┌─ GIVEN DATA
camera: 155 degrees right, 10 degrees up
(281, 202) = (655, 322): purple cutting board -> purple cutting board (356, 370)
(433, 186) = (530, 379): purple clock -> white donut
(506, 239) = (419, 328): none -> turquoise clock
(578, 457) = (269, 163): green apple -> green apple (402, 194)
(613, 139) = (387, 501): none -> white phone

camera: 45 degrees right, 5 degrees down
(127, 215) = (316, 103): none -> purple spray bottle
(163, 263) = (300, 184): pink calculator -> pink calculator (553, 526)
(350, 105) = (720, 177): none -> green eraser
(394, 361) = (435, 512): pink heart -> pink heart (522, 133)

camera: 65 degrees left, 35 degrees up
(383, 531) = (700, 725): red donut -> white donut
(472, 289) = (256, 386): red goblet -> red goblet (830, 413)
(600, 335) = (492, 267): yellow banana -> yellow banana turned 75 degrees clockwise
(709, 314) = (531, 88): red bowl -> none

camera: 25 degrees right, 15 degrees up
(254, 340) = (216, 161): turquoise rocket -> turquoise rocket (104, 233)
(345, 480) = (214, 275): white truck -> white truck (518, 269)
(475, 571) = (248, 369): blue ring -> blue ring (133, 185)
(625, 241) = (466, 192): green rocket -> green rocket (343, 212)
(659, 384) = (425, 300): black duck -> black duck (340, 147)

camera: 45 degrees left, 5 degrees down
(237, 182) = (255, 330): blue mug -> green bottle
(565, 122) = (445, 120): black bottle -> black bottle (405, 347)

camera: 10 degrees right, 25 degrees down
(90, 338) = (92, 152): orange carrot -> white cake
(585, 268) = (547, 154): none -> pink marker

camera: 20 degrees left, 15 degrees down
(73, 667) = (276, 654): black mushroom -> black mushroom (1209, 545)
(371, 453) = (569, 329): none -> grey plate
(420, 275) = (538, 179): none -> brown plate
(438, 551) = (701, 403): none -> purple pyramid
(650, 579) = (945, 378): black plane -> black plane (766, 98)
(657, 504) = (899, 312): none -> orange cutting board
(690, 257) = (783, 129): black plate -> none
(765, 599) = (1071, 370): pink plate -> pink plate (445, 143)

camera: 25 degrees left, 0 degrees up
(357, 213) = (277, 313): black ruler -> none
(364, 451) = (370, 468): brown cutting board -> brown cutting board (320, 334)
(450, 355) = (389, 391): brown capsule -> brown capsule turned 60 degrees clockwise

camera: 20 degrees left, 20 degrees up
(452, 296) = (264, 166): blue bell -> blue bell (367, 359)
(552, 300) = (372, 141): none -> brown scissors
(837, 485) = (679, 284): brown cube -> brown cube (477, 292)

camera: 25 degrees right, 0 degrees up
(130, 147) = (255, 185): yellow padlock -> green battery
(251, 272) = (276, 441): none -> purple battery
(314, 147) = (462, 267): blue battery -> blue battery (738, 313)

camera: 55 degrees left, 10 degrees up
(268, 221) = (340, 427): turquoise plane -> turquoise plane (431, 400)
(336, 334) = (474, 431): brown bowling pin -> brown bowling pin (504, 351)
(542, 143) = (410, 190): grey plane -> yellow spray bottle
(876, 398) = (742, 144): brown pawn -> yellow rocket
└─
#### WHAT THE TASK ASKS:
Spot every line in the entries that includes the word "down", and copy each one out.

#### SOLUTION:
camera: 45 degrees right, 5 degrees down
camera: 45 degrees left, 5 degrees down
camera: 10 degrees right, 25 degrees down
camera: 20 degrees left, 15 degrees down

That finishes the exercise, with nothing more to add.